[[ RECORDS SHOWN, beginning ]]

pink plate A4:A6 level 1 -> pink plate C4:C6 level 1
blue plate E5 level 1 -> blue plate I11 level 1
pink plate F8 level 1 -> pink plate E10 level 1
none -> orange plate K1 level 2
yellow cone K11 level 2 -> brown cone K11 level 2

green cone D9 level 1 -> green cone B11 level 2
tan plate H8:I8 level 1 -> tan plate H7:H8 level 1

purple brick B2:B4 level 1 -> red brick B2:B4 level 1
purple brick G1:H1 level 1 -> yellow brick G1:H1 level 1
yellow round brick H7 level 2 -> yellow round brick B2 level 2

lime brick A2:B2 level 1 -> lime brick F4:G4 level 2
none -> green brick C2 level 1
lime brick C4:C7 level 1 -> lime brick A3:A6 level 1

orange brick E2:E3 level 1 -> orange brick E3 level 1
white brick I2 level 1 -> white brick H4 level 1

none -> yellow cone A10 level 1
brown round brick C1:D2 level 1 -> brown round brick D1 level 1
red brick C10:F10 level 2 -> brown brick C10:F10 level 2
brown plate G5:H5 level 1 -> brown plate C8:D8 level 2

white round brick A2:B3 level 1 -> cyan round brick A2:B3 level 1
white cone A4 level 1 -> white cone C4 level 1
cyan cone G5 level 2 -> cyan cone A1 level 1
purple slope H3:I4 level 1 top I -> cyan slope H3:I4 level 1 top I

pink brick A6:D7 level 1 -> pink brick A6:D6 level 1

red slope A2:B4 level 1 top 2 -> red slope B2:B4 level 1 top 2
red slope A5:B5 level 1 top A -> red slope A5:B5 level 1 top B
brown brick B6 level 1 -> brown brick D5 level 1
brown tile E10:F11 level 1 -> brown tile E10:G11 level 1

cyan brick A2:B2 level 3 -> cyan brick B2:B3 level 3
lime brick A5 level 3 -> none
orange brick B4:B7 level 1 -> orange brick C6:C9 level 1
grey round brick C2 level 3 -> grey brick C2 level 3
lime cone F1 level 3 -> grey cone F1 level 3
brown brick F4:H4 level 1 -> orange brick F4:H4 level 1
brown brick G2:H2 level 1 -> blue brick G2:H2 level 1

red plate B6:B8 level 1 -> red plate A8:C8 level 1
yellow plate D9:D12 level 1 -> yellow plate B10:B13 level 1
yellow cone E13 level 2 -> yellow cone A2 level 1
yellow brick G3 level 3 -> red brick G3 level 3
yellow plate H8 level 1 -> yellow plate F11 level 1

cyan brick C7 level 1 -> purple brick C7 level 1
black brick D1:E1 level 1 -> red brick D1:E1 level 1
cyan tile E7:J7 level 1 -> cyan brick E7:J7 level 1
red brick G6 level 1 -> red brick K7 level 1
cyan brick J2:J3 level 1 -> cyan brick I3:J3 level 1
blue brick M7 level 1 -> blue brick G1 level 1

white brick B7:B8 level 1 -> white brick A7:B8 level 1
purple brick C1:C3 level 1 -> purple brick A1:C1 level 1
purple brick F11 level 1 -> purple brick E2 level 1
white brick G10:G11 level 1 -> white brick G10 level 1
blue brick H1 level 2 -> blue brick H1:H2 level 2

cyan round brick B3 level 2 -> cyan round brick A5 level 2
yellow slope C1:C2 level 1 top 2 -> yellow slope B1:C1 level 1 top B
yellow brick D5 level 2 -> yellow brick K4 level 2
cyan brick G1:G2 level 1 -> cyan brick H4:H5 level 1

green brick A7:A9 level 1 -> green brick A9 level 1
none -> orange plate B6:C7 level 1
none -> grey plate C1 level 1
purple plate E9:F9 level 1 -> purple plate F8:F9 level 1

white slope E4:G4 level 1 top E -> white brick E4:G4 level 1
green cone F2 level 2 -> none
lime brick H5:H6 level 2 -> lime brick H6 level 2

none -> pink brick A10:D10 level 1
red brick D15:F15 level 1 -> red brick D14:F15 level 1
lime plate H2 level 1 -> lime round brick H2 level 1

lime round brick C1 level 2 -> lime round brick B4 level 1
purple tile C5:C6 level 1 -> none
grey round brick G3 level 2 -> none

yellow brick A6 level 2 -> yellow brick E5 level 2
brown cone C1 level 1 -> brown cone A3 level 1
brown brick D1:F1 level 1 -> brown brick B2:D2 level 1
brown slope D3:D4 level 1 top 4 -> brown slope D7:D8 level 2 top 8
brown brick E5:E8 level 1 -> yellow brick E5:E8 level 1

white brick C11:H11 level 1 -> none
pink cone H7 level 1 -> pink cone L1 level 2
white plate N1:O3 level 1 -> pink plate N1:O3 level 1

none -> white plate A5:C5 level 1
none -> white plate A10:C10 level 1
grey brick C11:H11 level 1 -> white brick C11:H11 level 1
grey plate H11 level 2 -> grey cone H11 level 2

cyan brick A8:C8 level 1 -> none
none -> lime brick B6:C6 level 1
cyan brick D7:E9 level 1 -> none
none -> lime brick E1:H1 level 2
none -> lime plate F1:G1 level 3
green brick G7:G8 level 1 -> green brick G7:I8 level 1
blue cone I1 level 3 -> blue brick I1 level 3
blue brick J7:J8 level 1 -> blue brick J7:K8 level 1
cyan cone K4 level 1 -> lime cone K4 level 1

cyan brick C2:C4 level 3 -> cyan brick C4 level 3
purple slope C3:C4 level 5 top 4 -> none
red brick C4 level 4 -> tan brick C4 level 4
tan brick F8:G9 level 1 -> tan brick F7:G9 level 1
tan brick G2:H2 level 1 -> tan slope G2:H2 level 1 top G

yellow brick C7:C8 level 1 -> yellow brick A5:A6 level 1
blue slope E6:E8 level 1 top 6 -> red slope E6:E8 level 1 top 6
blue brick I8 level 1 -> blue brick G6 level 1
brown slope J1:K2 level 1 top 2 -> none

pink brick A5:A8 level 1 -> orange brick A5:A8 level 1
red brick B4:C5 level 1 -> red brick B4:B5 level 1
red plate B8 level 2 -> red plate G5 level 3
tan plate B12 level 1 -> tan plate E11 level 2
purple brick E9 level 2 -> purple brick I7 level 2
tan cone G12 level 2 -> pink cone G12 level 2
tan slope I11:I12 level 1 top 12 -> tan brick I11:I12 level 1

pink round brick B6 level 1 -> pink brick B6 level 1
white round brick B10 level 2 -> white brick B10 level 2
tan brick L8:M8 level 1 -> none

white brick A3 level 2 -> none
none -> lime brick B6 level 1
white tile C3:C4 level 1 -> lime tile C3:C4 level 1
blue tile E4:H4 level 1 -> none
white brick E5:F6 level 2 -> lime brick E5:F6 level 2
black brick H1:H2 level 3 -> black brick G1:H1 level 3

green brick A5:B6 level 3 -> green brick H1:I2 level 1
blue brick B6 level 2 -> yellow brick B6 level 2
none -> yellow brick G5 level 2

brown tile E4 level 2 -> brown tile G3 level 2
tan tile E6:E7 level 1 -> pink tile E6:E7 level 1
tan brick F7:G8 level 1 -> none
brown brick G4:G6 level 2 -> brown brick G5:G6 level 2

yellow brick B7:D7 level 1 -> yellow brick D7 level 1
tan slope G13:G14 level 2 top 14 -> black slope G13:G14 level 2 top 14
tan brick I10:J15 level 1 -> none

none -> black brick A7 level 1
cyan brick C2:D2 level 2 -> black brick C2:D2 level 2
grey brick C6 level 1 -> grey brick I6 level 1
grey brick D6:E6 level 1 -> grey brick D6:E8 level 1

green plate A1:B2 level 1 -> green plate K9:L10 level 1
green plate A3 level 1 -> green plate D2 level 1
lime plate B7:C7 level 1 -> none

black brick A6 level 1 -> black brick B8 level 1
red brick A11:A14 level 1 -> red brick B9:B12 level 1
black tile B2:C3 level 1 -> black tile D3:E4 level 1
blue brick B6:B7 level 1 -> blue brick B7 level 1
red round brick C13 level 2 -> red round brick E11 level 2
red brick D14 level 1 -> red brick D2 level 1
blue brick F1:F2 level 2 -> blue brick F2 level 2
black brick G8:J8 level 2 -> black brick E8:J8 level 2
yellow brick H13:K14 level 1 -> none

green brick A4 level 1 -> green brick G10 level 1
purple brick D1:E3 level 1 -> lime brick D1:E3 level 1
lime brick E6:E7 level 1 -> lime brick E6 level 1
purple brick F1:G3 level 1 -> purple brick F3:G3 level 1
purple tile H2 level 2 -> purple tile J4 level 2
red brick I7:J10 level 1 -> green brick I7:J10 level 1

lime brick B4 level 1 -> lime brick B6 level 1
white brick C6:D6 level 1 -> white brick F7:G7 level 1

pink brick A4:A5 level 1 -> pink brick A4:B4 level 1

[[ RECORDS SHOWN, end ]]

Since only lines holding the word "orange" matter, count them in the data above and report the number alone.

◆ REPLY TO THE TASK:
6